┌──
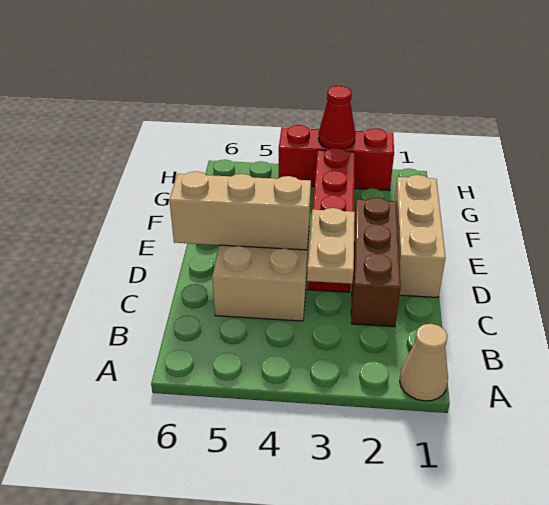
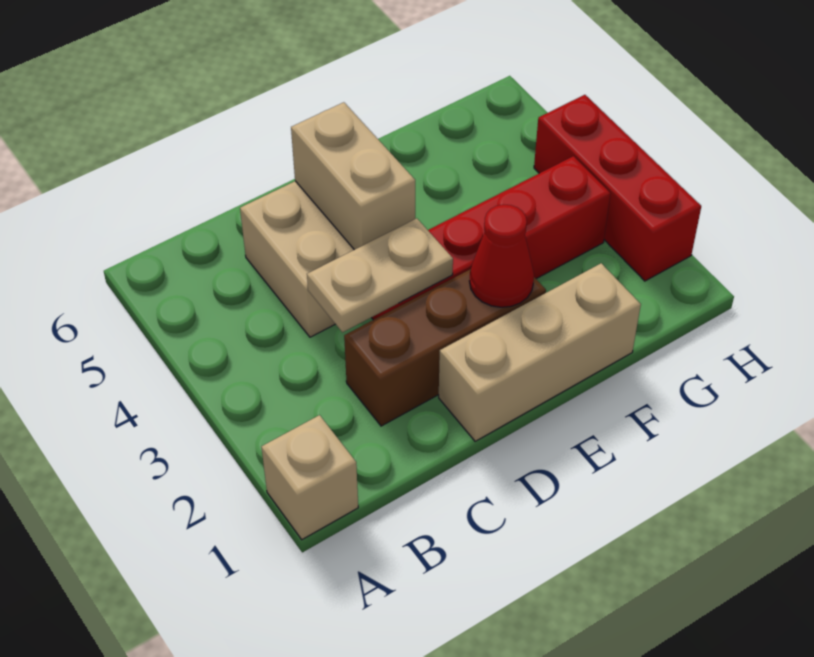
tan cone A1 level 1 -> tan brick A1 level 1
tan brick D4:D6 level 2 -> tan brick D4:D5 level 2
red cone H3 level 2 -> red cone E2 level 2

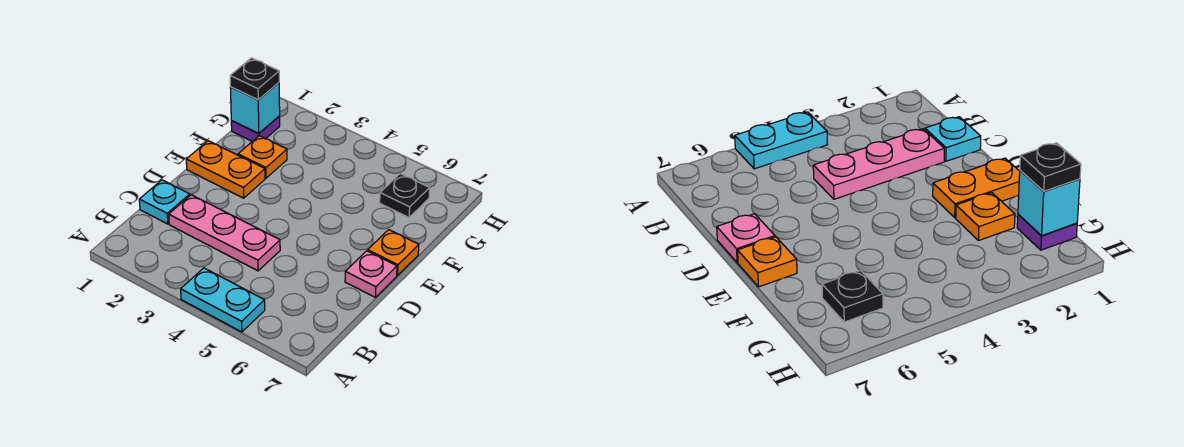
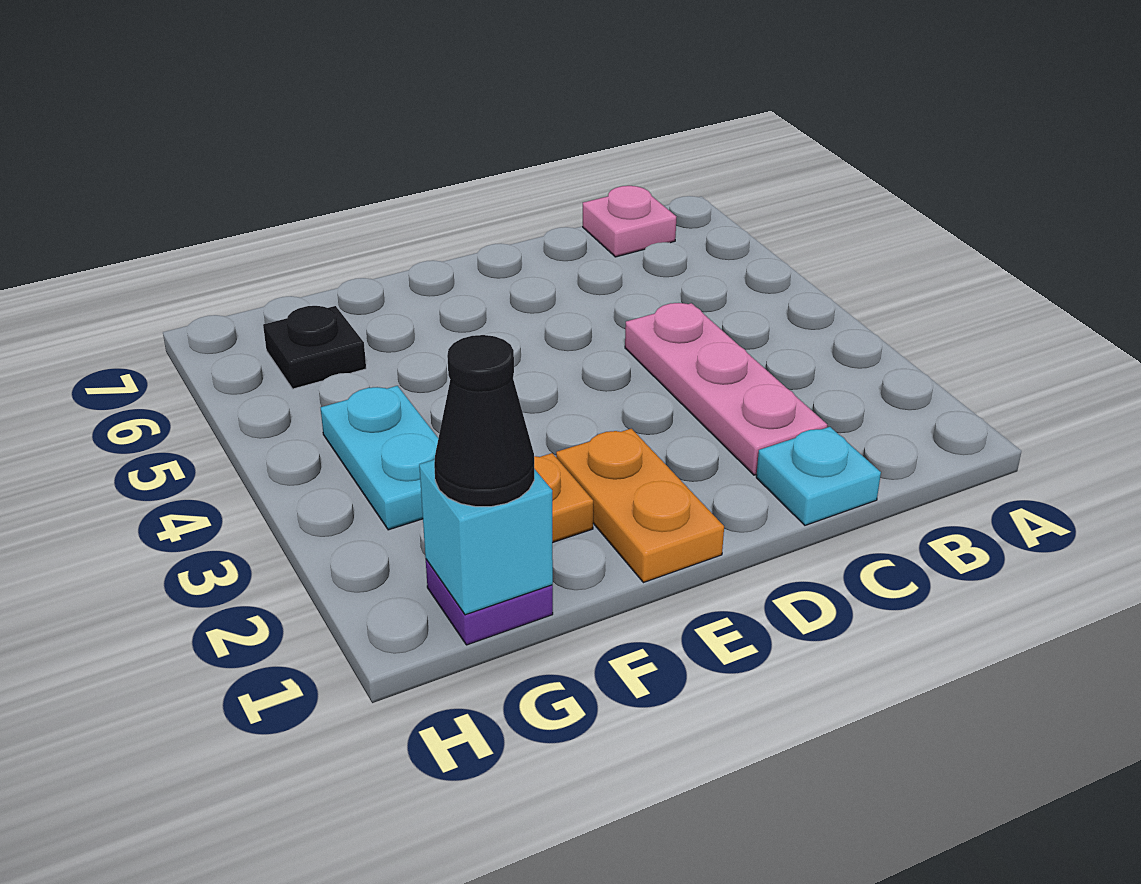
cyan plate A4:A5 level 1 -> cyan plate G3:G4 level 1
pink plate D7 level 1 -> pink plate B7 level 1
orange plate E7 level 1 -> none
black plate G1 level 3 -> black cone G1 level 3

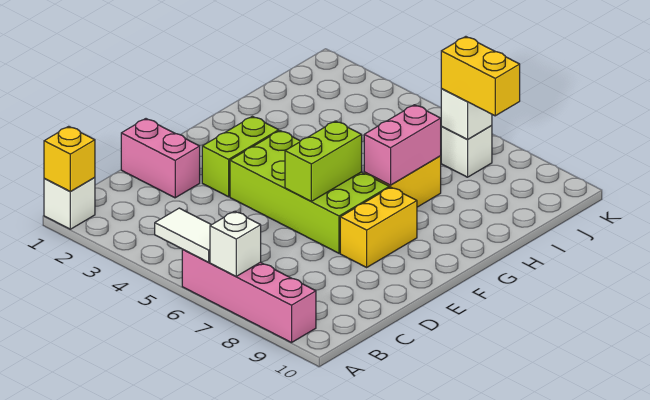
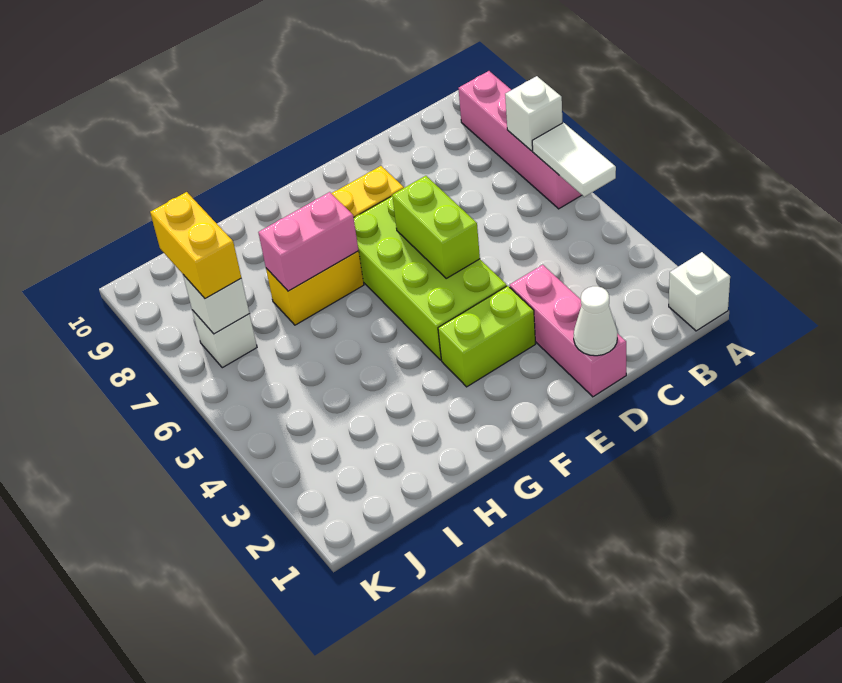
yellow brick A1 level 2 -> none
pink brick D1:D2 level 1 -> pink brick D1:D3 level 1
none -> white cone D1 level 2
lime brick E6:F6 level 2 -> lime brick E5:E6 level 2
└──
**Work instructions**
If a line in the data contains the string "none", copy it.

**Output of the task**
orange plate E7 level 1 -> none
yellow brick A1 level 2 -> none
none -> white cone D1 level 2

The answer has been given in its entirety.